> _WORK REQUIRED_
Scan the records below, and wherever a line has the word "niebieski", pull it out.

> _ENTRIES SUPPLIED_
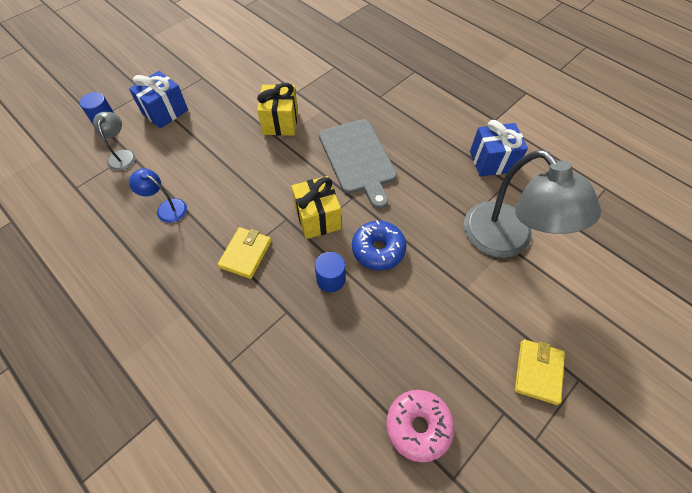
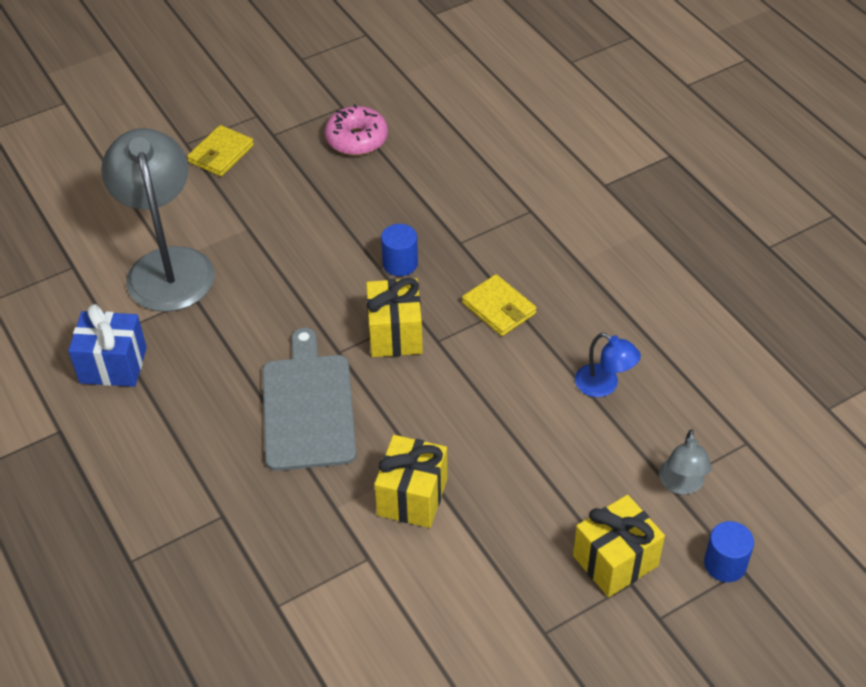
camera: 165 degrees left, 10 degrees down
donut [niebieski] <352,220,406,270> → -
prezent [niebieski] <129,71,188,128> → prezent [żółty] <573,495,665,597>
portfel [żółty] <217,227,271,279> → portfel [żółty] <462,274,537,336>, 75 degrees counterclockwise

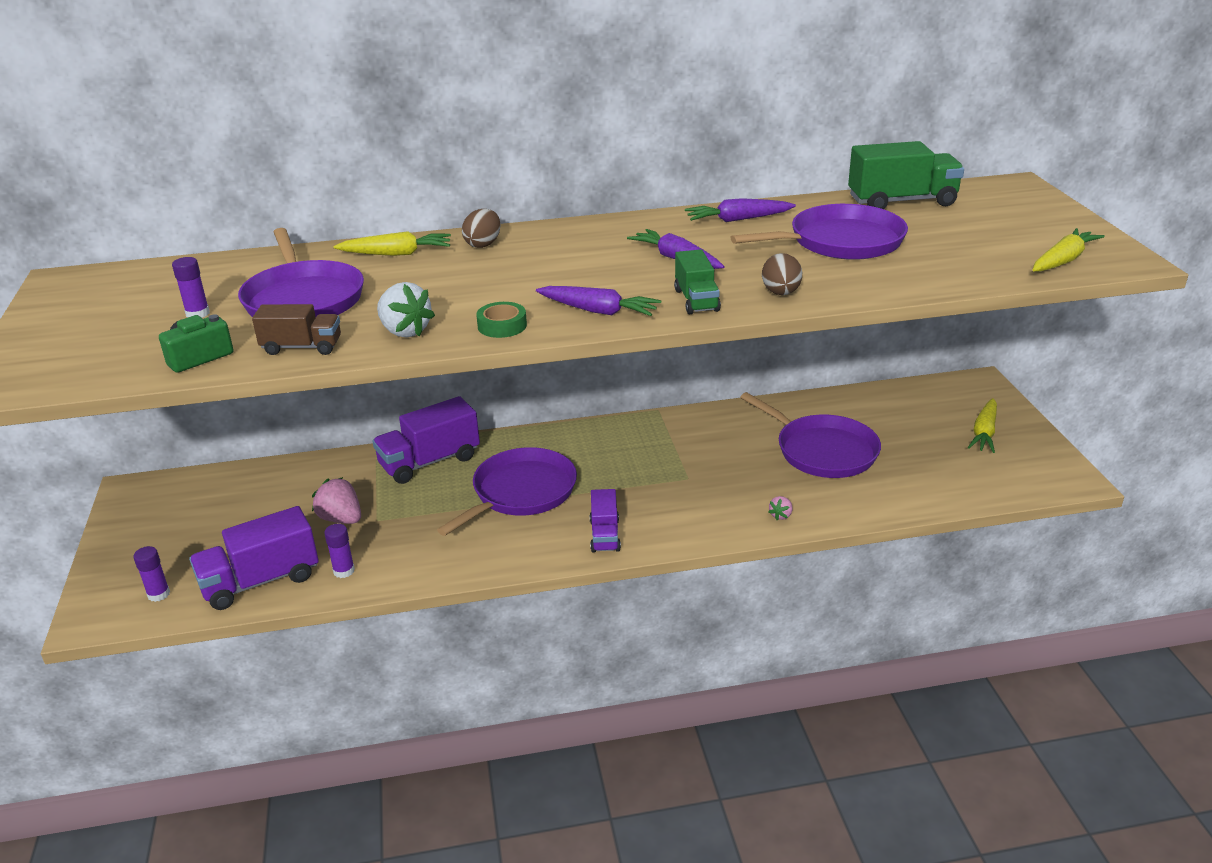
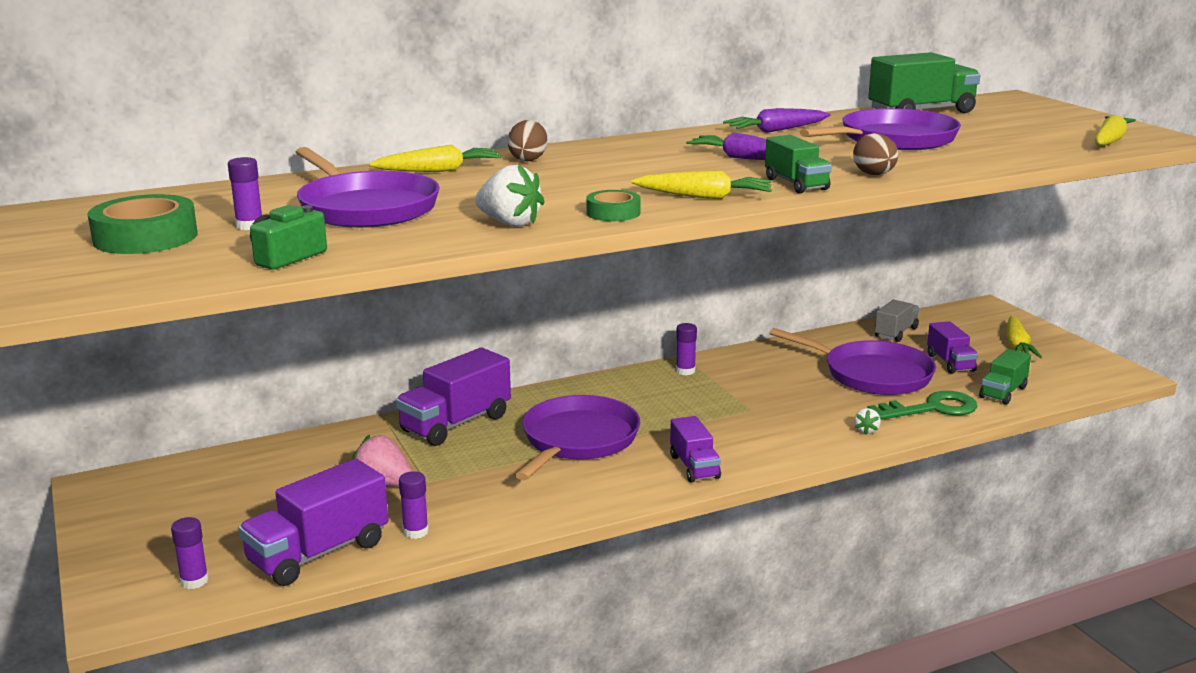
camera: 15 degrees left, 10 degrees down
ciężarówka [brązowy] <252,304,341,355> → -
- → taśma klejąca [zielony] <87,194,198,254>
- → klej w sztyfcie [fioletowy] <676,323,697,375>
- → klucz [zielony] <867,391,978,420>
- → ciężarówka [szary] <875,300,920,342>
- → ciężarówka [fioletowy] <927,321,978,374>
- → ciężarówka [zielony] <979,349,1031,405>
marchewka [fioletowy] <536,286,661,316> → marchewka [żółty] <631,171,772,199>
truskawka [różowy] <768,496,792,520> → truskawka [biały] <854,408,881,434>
---
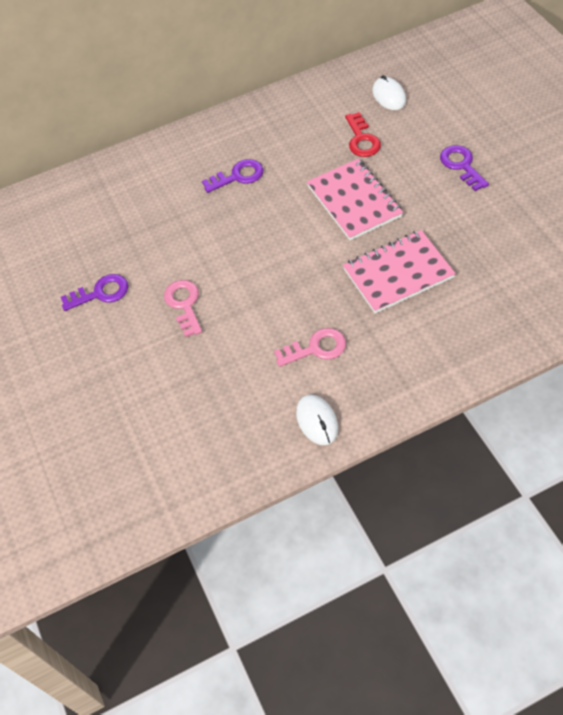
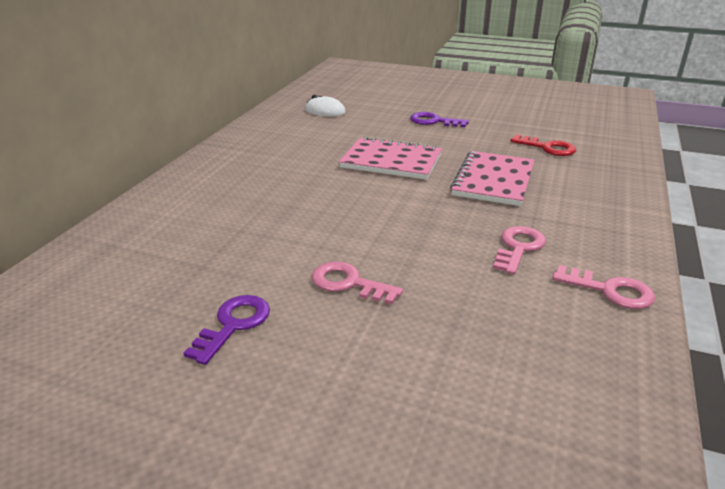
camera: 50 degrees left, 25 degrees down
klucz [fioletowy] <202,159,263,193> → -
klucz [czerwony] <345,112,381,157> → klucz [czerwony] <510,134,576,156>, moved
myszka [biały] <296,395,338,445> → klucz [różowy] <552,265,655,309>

> _SOLUTION TO THIS EXERCISE_
donut [niebieski] <352,220,406,270> → -
prezent [niebieski] <129,71,188,128> → prezent [żółty] <573,495,665,597>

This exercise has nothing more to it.